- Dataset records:
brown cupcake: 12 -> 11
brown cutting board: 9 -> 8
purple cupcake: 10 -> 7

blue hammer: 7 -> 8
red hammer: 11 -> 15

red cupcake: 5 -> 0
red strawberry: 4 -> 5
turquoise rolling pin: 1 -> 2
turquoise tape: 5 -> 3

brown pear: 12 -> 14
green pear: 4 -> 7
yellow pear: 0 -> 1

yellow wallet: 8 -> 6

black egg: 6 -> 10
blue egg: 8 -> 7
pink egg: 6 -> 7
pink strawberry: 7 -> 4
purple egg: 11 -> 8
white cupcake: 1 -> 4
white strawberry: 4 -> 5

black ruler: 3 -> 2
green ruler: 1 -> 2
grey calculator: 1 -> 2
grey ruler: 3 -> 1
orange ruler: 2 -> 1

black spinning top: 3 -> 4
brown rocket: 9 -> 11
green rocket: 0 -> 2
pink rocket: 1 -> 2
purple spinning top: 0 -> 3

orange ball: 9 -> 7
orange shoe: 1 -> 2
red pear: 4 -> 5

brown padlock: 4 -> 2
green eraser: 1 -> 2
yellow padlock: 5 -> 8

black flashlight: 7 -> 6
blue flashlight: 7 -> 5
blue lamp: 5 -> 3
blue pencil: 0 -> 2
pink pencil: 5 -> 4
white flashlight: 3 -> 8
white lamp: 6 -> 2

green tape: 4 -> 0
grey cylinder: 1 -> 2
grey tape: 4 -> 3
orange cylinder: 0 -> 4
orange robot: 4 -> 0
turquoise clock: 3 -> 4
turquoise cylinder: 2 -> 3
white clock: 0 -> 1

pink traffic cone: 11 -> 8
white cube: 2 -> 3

- About this exercise: Copy each line above holding "cylinder".

- Exercise solution:
grey cylinder: 1 -> 2
orange cylinder: 0 -> 4
turquoise cylinder: 2 -> 3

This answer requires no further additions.